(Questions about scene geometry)
----------------
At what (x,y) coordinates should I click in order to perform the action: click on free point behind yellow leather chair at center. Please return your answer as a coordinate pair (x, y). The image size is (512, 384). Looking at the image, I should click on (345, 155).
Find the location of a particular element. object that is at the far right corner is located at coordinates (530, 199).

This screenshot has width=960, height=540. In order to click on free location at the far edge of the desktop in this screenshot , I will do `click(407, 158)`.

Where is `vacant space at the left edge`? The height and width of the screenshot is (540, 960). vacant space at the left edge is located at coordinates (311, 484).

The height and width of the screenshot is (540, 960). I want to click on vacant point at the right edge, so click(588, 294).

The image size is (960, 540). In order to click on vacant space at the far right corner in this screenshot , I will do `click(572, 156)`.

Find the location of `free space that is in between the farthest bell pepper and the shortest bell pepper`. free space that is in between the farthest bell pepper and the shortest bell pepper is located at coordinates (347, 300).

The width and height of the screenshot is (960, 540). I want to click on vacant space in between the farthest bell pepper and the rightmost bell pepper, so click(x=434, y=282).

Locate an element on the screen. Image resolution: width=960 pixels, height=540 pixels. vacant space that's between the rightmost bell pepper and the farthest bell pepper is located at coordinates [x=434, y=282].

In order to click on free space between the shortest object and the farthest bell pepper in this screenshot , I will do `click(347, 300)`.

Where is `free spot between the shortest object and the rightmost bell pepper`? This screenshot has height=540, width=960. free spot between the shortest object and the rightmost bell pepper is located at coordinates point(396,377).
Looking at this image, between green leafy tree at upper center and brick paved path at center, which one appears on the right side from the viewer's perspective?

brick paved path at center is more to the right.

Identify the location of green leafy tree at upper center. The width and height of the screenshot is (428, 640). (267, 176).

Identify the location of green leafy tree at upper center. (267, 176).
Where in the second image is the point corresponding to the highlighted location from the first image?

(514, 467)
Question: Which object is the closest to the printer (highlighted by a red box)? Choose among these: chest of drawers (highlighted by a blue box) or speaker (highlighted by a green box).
----------------
**Directions for this task**
Copy out every row above, keeping each one word for word and in the same order.

**Full output**
At what (x,y) coordinates should I click in order to perform the action: click on free point behind yellow leather chair at center. Please return your answer as a coordinate pair (x, y). The image size is (512, 384). Looking at the image, I should click on (345, 155).
Find the location of a particular element. object that is at the far right corner is located at coordinates (530, 199).

This screenshot has width=960, height=540. In order to click on free location at the far edge of the desktop in this screenshot , I will do `click(407, 158)`.

Where is `vacant space at the left edge`? The height and width of the screenshot is (540, 960). vacant space at the left edge is located at coordinates (311, 484).

The height and width of the screenshot is (540, 960). I want to click on vacant point at the right edge, so click(588, 294).

The image size is (960, 540). In order to click on vacant space at the far right corner in this screenshot , I will do `click(572, 156)`.

Find the location of `free space that is in between the farthest bell pepper and the shortest bell pepper`. free space that is in between the farthest bell pepper and the shortest bell pepper is located at coordinates (347, 300).

The width and height of the screenshot is (960, 540). I want to click on vacant space in between the farthest bell pepper and the rightmost bell pepper, so click(x=434, y=282).

Locate an element on the screen. Image resolution: width=960 pixels, height=540 pixels. vacant space that's between the rightmost bell pepper and the farthest bell pepper is located at coordinates [x=434, y=282].

In order to click on free space between the shortest object and the farthest bell pepper in this screenshot , I will do `click(347, 300)`.

Where is `free spot between the shortest object and the rightmost bell pepper`? This screenshot has height=540, width=960. free spot between the shortest object and the rightmost bell pepper is located at coordinates point(396,377).
Looking at this image, between green leafy tree at upper center and brick paved path at center, which one appears on the right side from the viewer's perspective?

brick paved path at center is more to the right.

Identify the location of green leafy tree at upper center. The width and height of the screenshot is (428, 640). (267, 176).

Identify the location of green leafy tree at upper center. (267, 176).
Where in the second image is the point corresponding to the highlighted location from the first image?

(514, 467)
Question: Which object is the closest to the printer (highlighted by a red box)? Choose among these: chest of drawers (highlighted by a blue box) or speaker (highlighted by a green box).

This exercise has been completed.